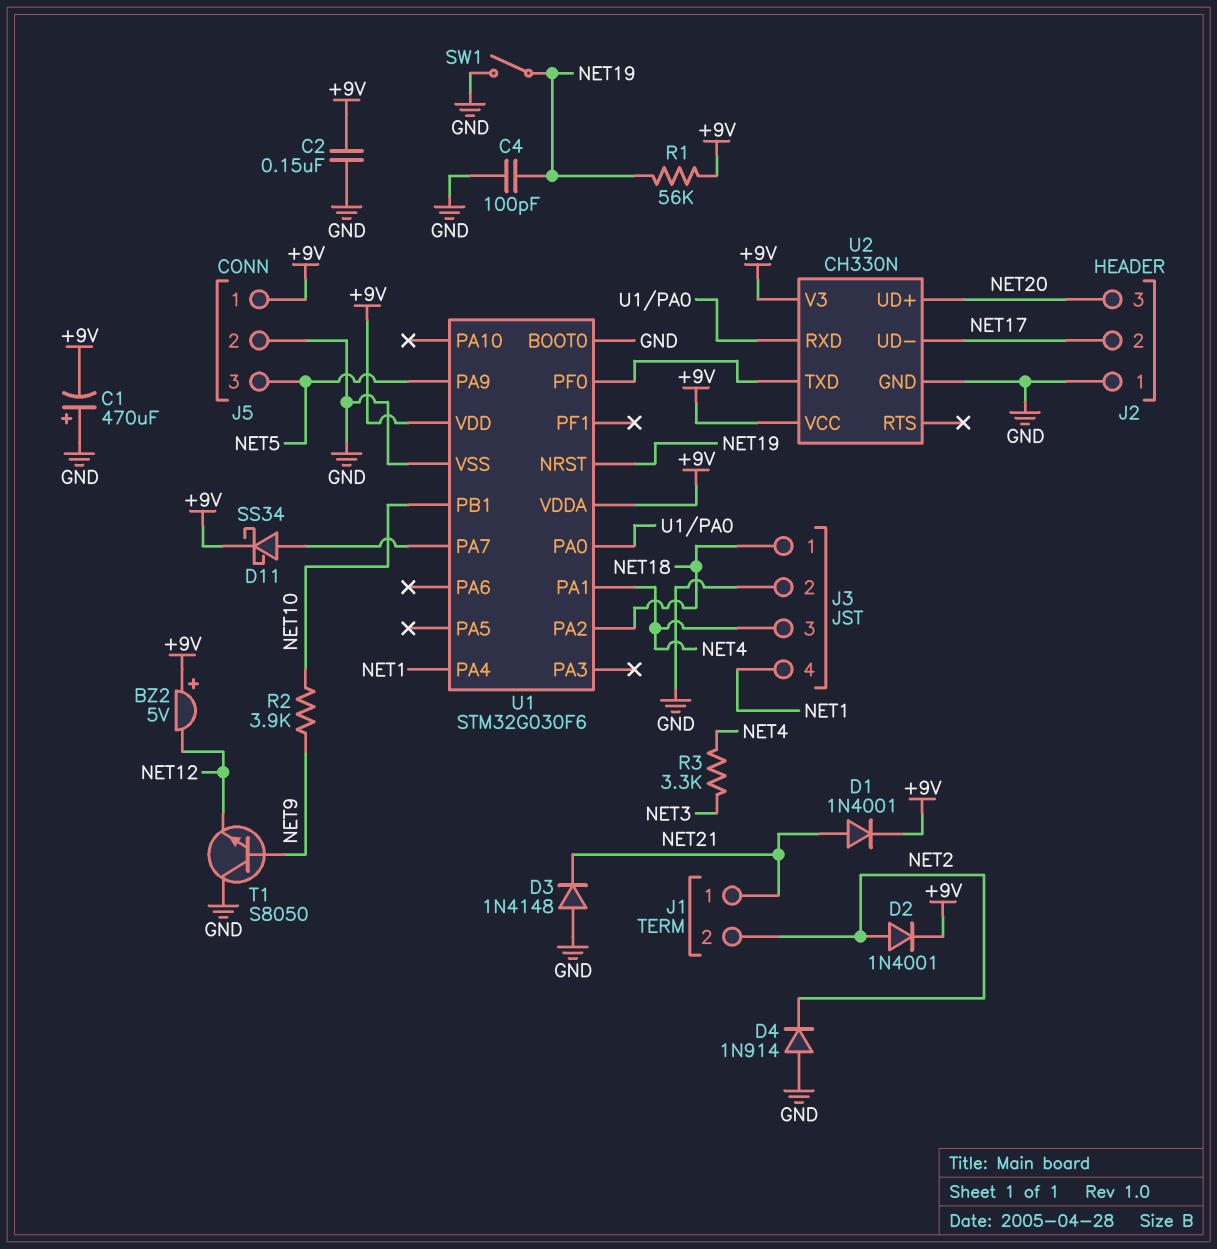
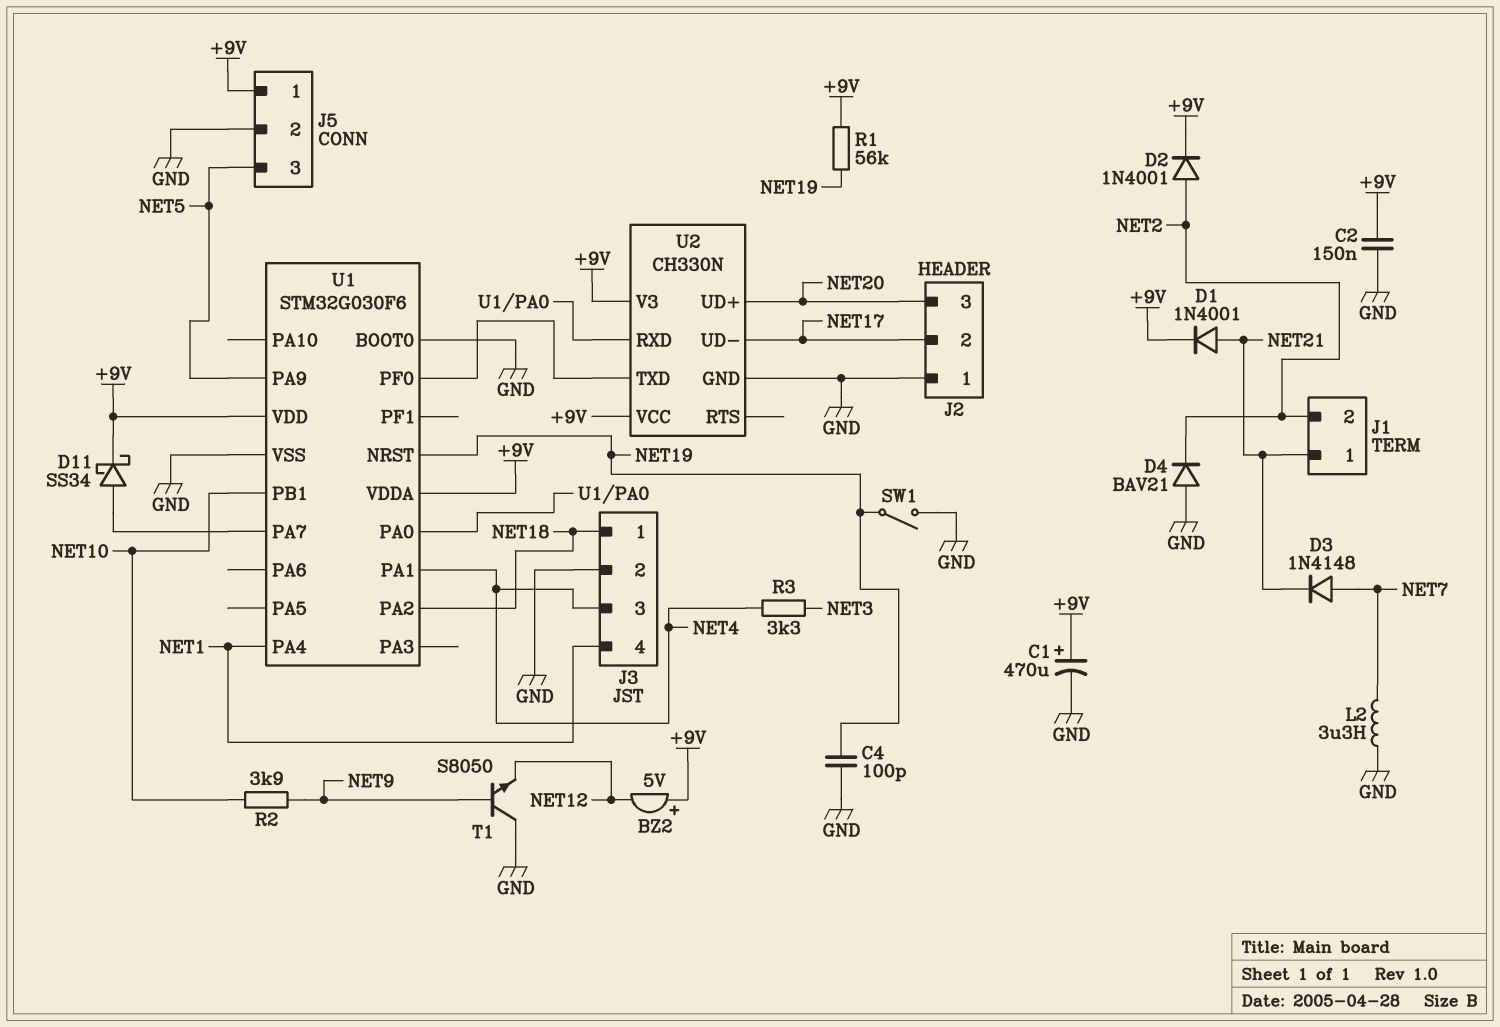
C1: 470uF (plus GND, minus +9V) -> 470uF (plus +9V, minus GND)
D3: diode 1N4148 (A GND, K NET21) -> diode 1N4148 (A NET7, K NET21)
D4: diode 1N914 (A GND, K NET2) -> diode BAV21 (A GND, K NET2)
L2: none -> 3.3uH (GND, NET7)

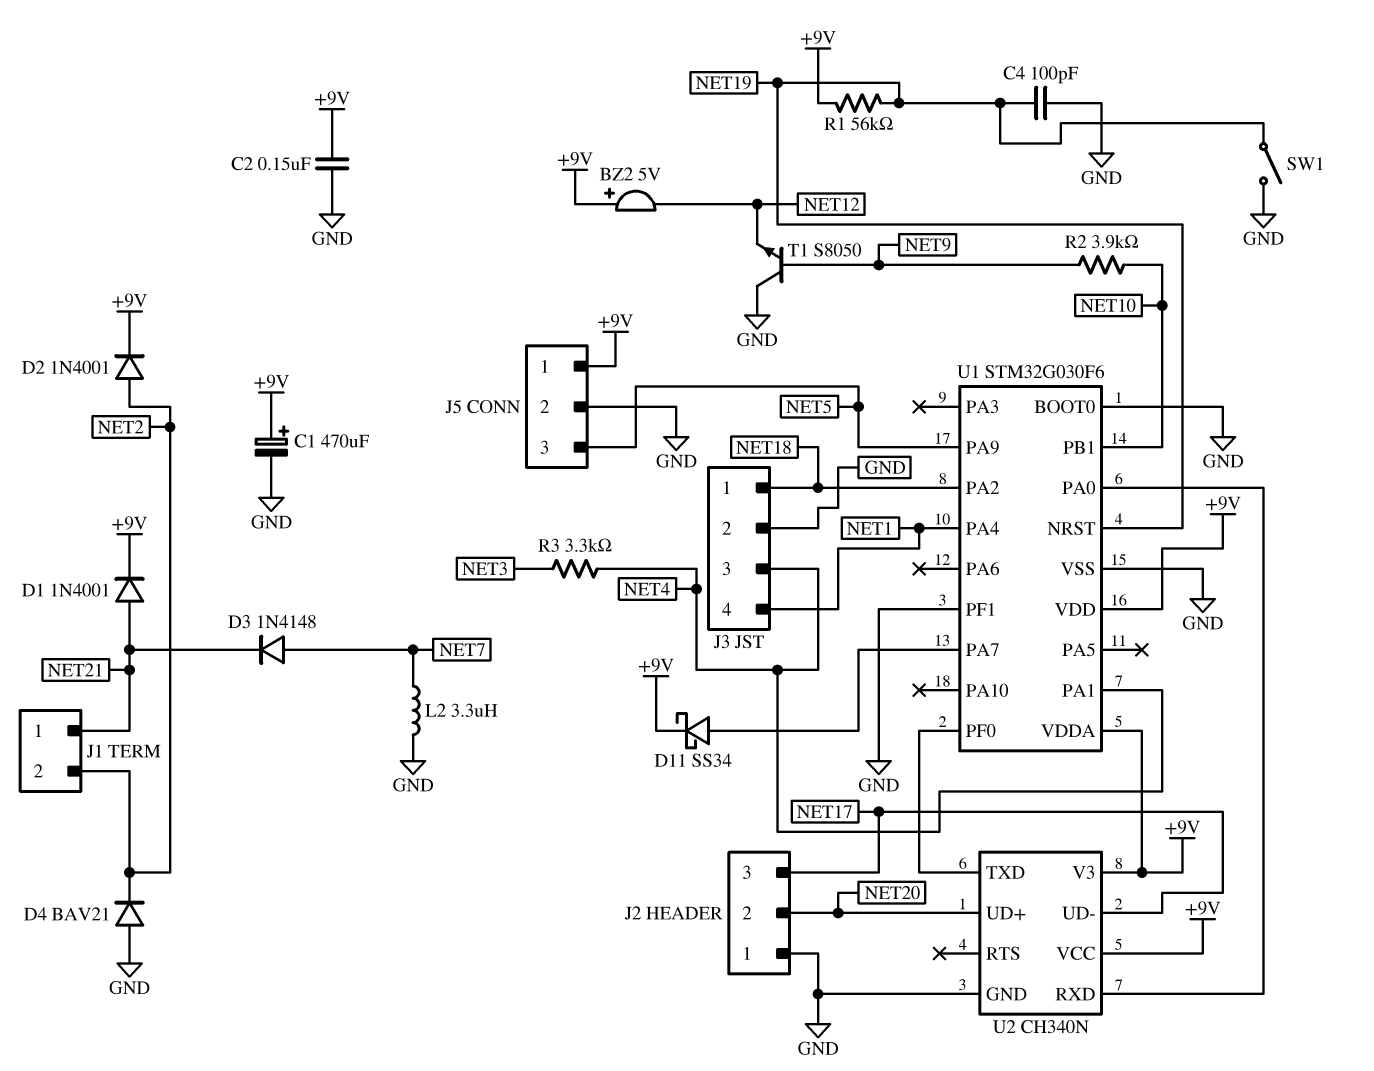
J2 pin 2: NET17 -> NET20
J2 pin 3: NET20 -> NET17
U1 pin PF1: none -> GND
U2: CH330N -> CH340N

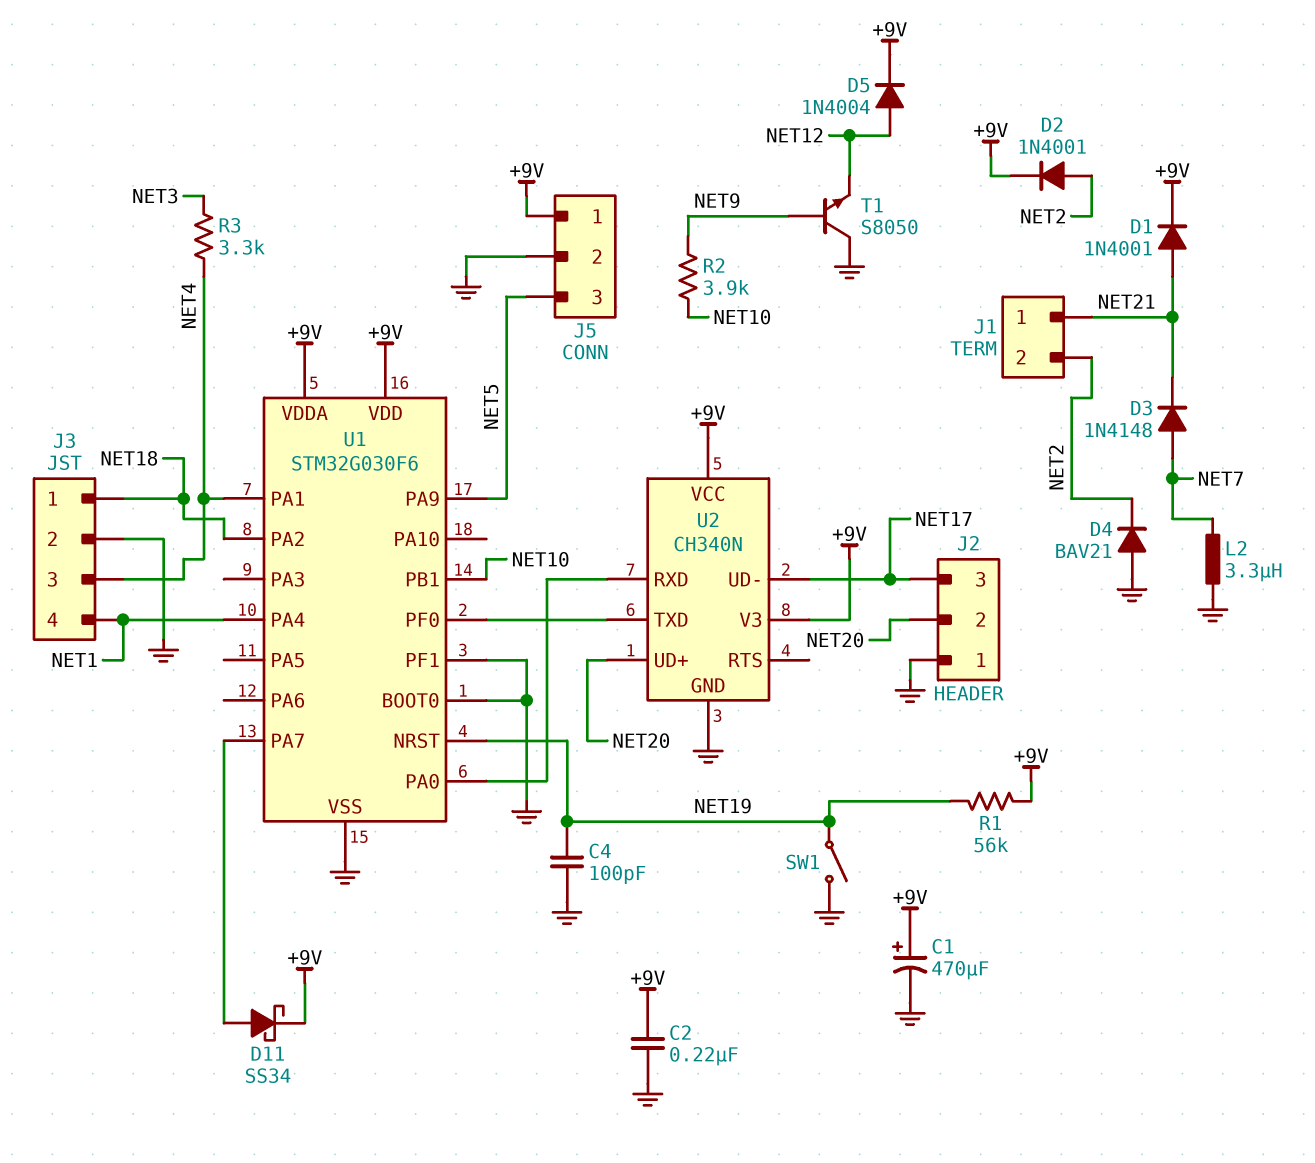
BZ2: buzzer 5V (plus +9V, minus NET12) -> none
C2: 150nF (+9V, GND) -> 220nF (+9V, GND)
D5: none -> diode 1N4004 (A NET12, K +9V)

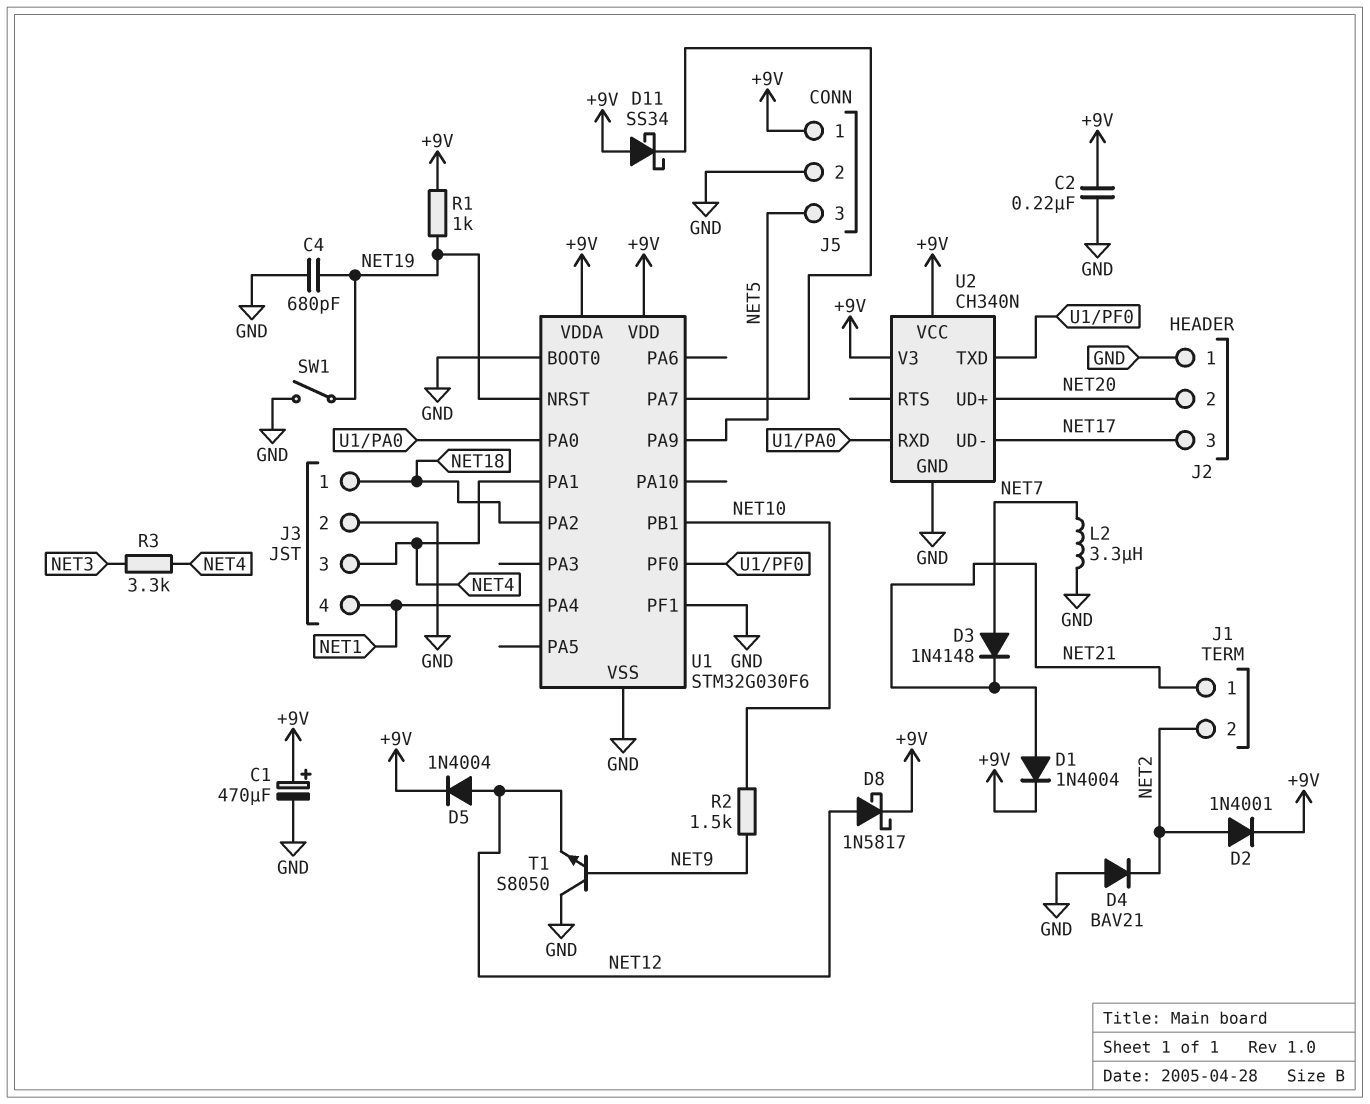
C4: 100pF (GND, NET19) -> 680pF (GND, NET19)
D1: diode 1N4001 (A NET21, K +9V) -> diode 1N4004 (A NET21, K +9V)
D8: none -> schottky 1N5817 (A NET12, K +9V)
D11: schottky SS34 (A U1/PA7, K +9V) -> schottky SS34 (A +9V, K U1/PA7)
R1: 56k (+9V, NET19) -> 1k (+9V, NET19)
R2: 3.9k (NET9, NET10) -> 1.5k (NET9, NET10)

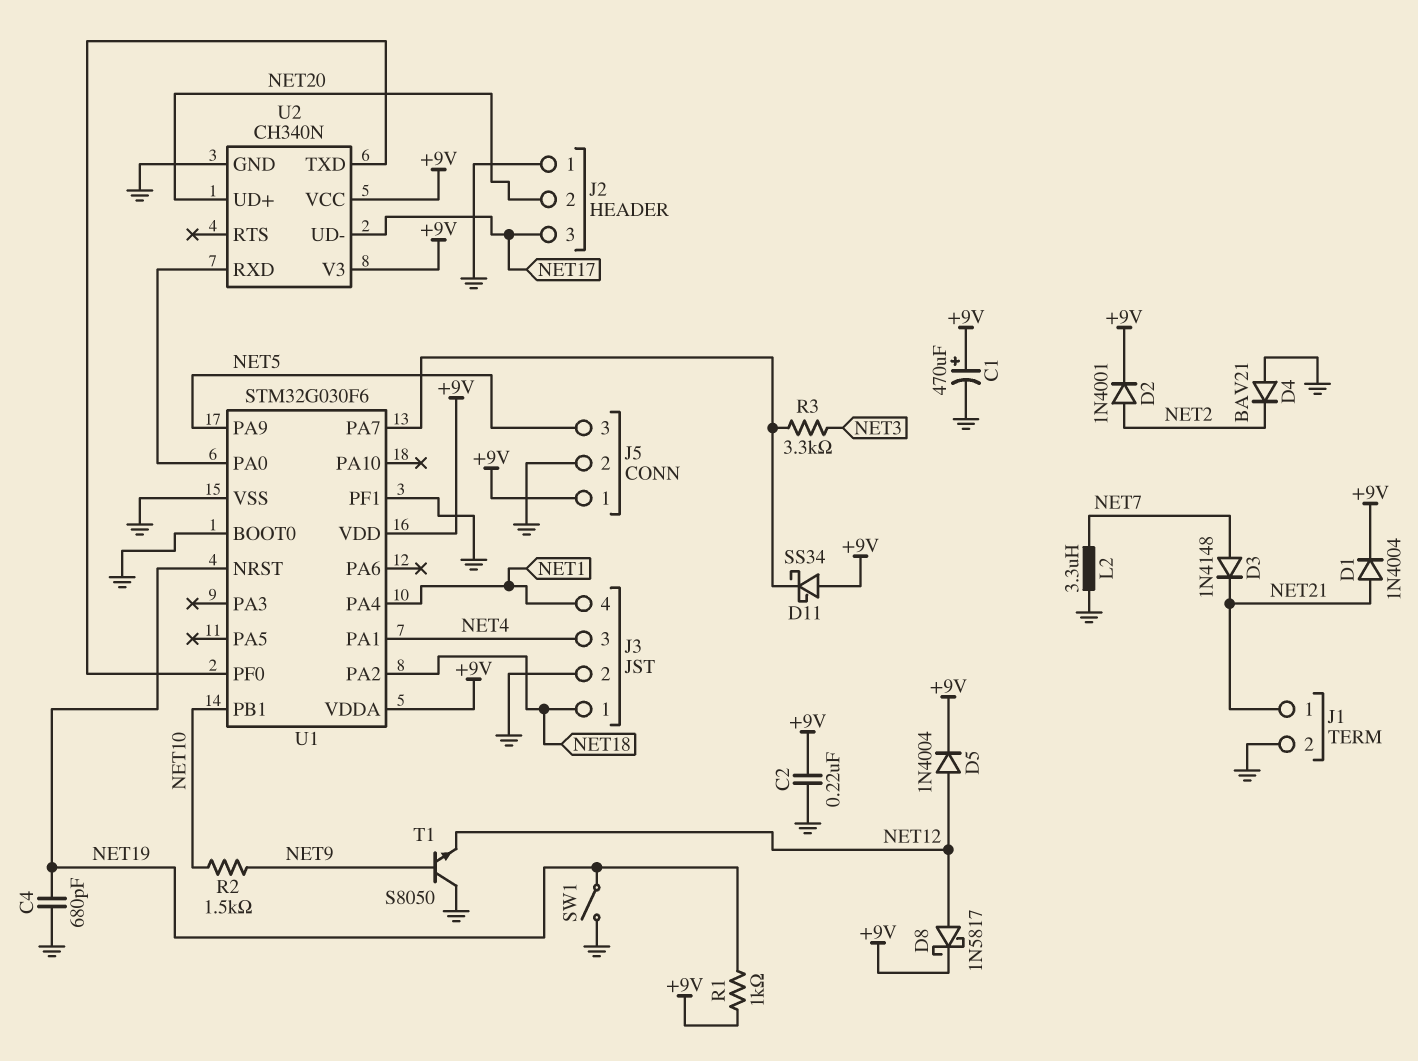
J1 pin 2: NET2 -> GND
R3: 3.3k (NET3, NET4) -> 3.3k (NET3, U1/PA7)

What the task asks:
Make an exact copy of the records shown above, without the pictures.

Worked solution:
C1: 470uF (plus GND, minus +9V) -> 470uF (plus +9V, minus GND)
D3: diode 1N4148 (A GND, K NET21) -> diode 1N4148 (A NET7, K NET21)
D4: diode 1N914 (A GND, K NET2) -> diode BAV21 (A GND, K NET2)
L2: none -> 3.3uH (GND, NET7)

J2 pin 2: NET17 -> NET20
J2 pin 3: NET20 -> NET17
U1 pin PF1: none -> GND
U2: CH330N -> CH340N

BZ2: buzzer 5V (plus +9V, minus NET12) -> none
C2: 150nF (+9V, GND) -> 220nF (+9V, GND)
D5: none -> diode 1N4004 (A NET12, K +9V)

C4: 100pF (GND, NET19) -> 680pF (GND, NET19)
D1: diode 1N4001 (A NET21, K +9V) -> diode 1N4004 (A NET21, K +9V)
D8: none -> schottky 1N5817 (A NET12, K +9V)
D11: schottky SS34 (A U1/PA7, K +9V) -> schottky SS34 (A +9V, K U1/PA7)
R1: 56k (+9V, NET19) -> 1k (+9V, NET19)
R2: 3.9k (NET9, NET10) -> 1.5k (NET9, NET10)

J1 pin 2: NET2 -> GND
R3: 3.3k (NET3, NET4) -> 3.3k (NET3, U1/PA7)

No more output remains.